AIM OF THE EXERCISE: Everything in the data except the pictures belongs in your answer, copied exactly.

—————

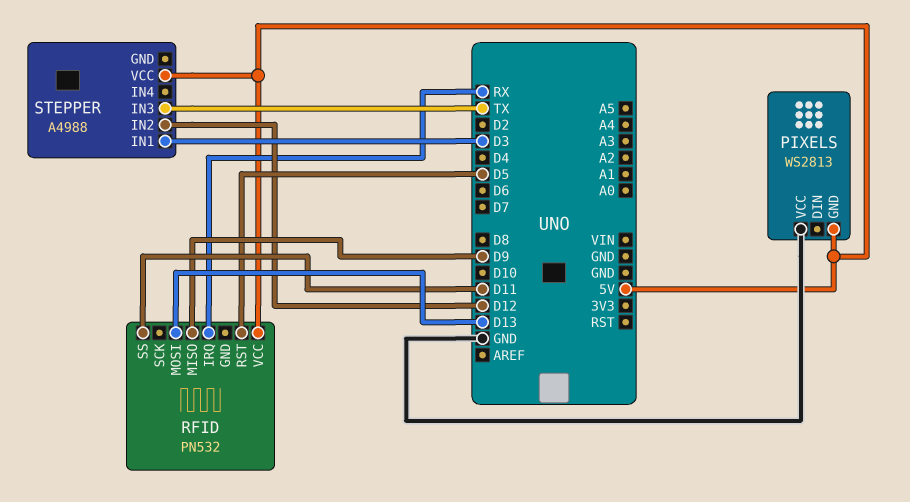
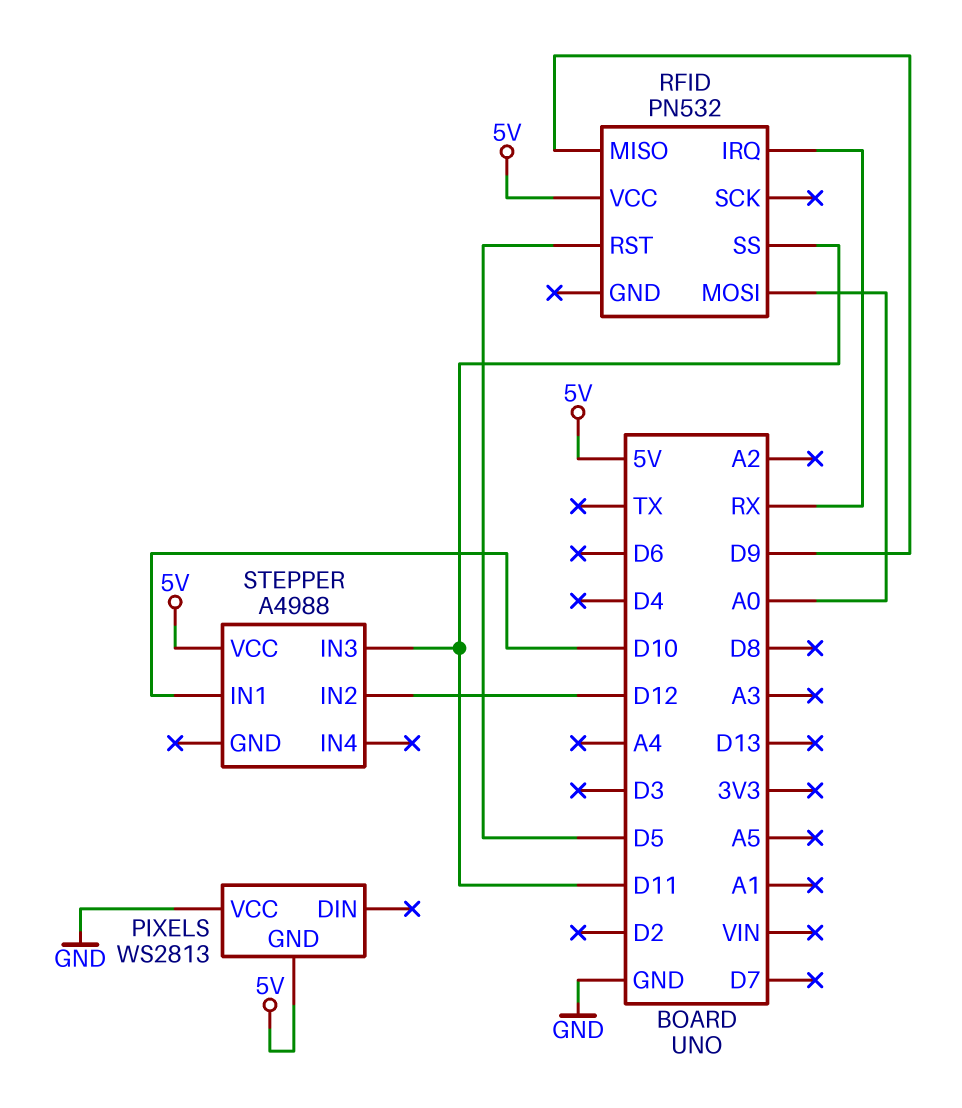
RFID pin MOSI: D13 -> A0
STEPPER pin IN1: D3 -> D10
STEPPER pin IN3: TX -> D11

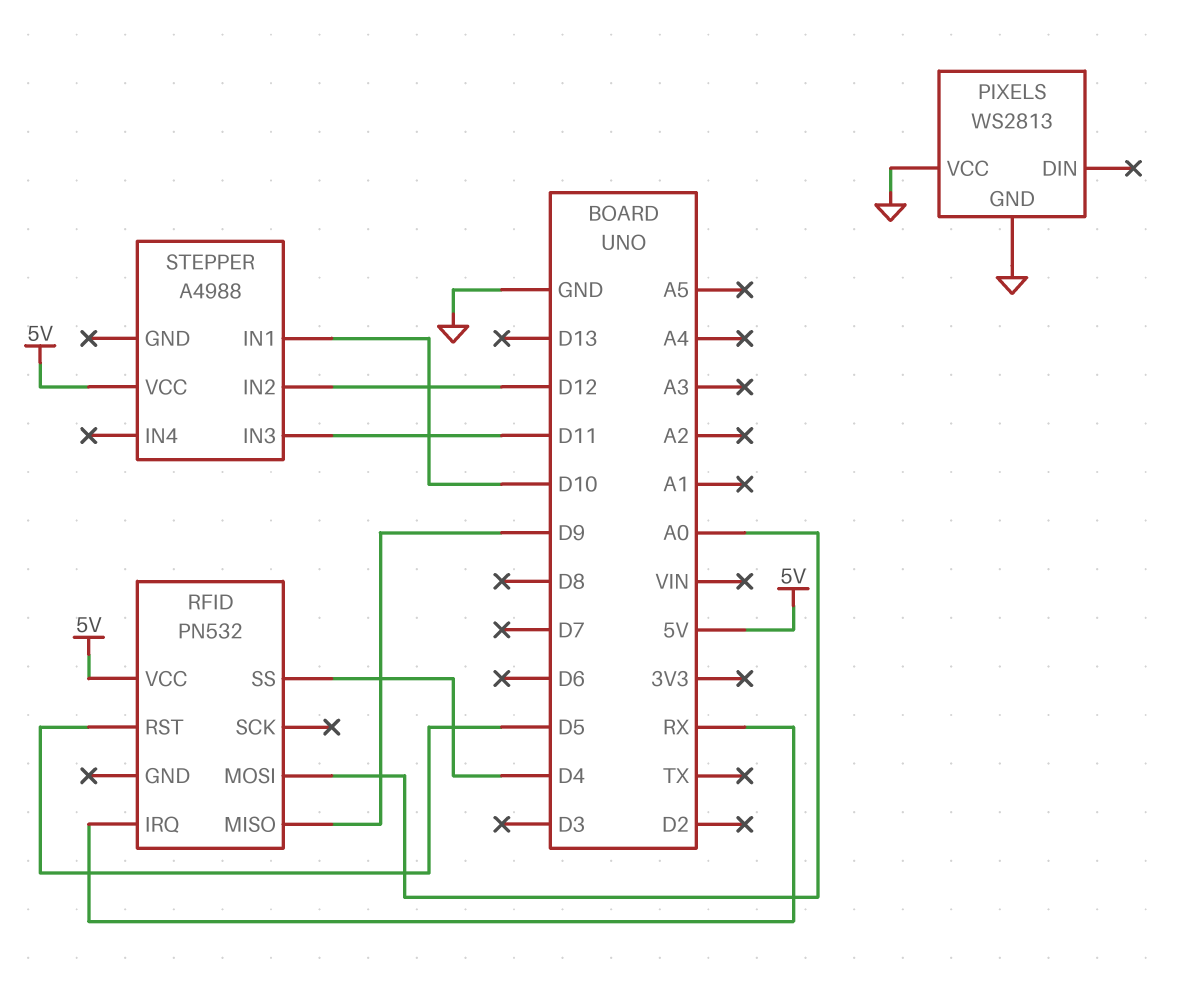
PIXELS pin GND: 5V -> GND
RFID pin SS: D11 -> D4

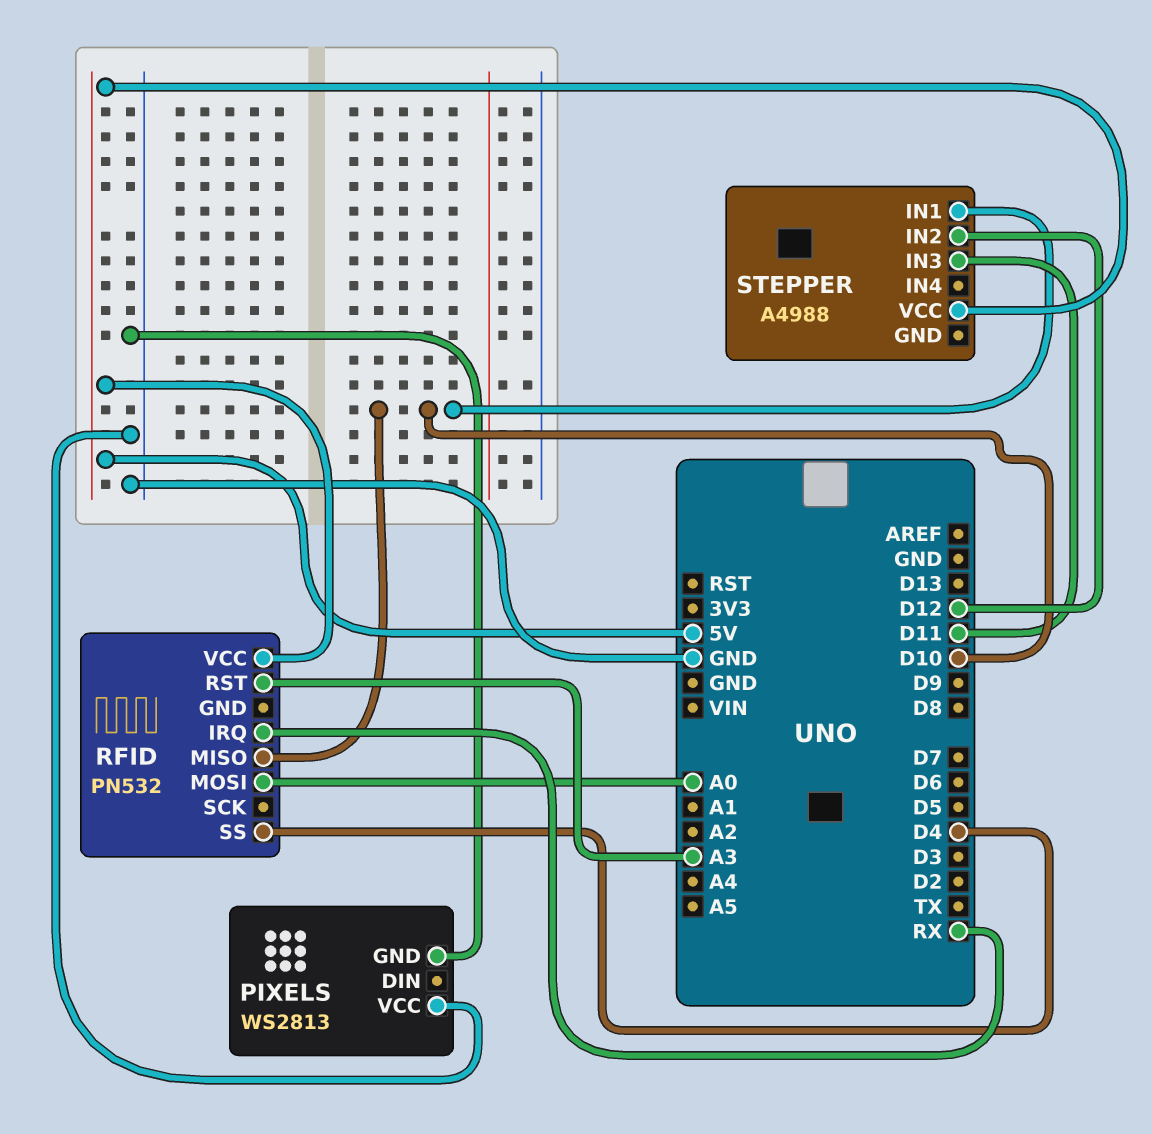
RFID pin MISO: D9 -> D10
RFID pin RST: D5 -> A3

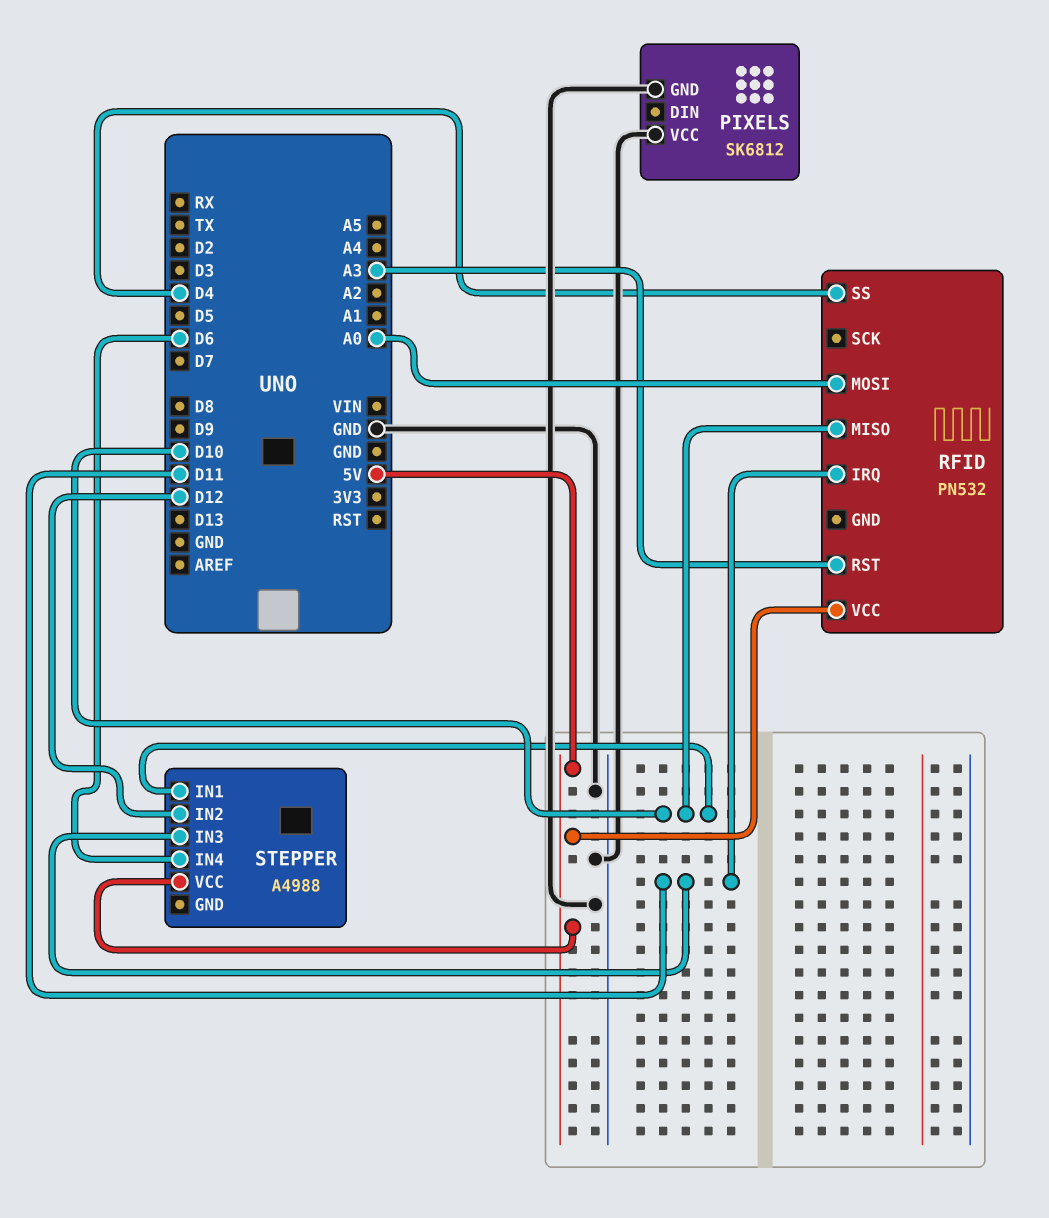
PIXELS: WS2813 -> SK6812
RFID pin IRQ: RX -> D11
STEPPER pin IN4: none -> D6

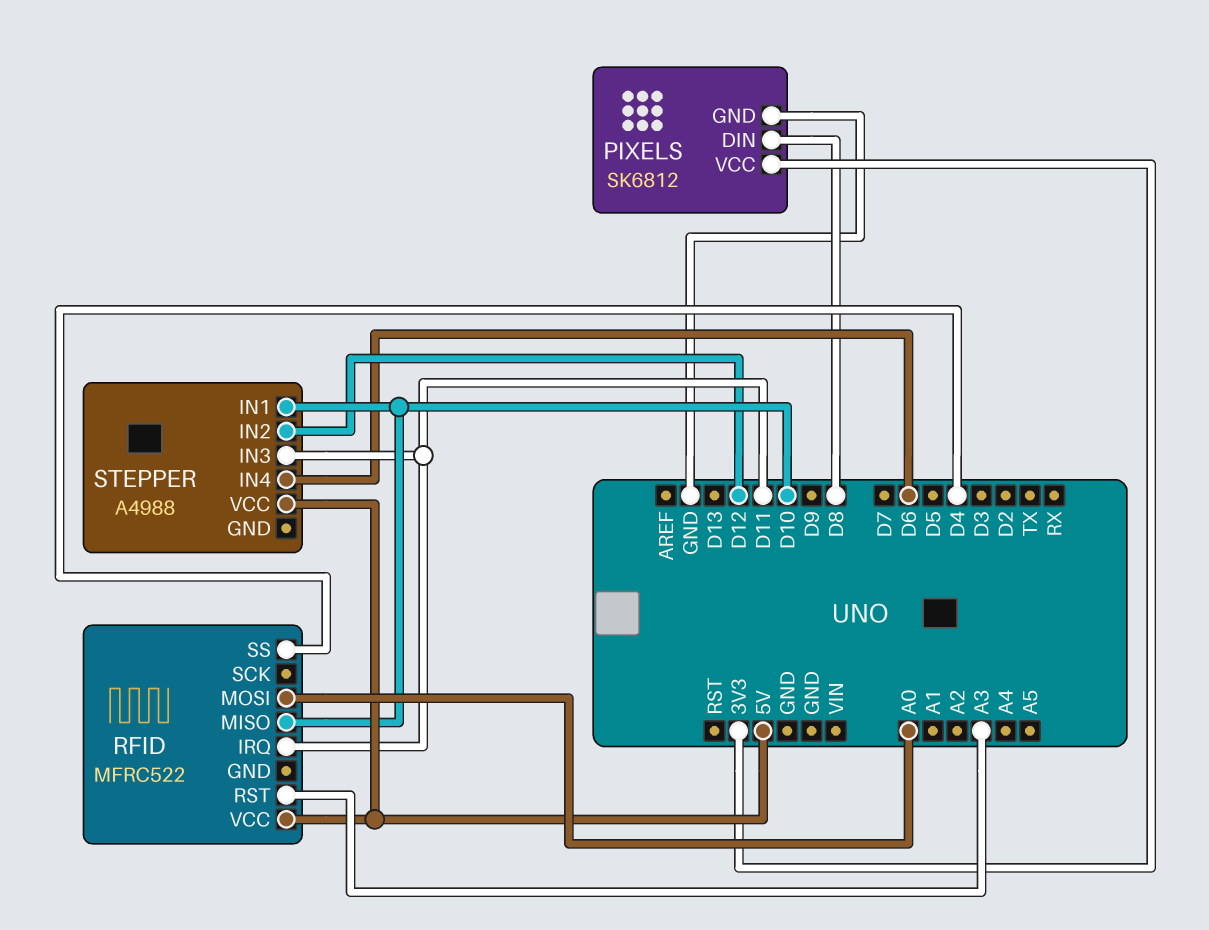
PIXELS pin DIN: none -> D8
PIXELS pin VCC: GND -> 3V3
RFID: PN532 -> MFRC522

—————

WRITTEN SOLUTION:
RFID pin MOSI: D13 -> A0
STEPPER pin IN1: D3 -> D10
STEPPER pin IN3: TX -> D11

PIXELS pin GND: 5V -> GND
RFID pin SS: D11 -> D4

RFID pin MISO: D9 -> D10
RFID pin RST: D5 -> A3

PIXELS: WS2813 -> SK6812
RFID pin IRQ: RX -> D11
STEPPER pin IN4: none -> D6

PIXELS pin DIN: none -> D8
PIXELS pin VCC: GND -> 3V3
RFID: PN532 -> MFRC522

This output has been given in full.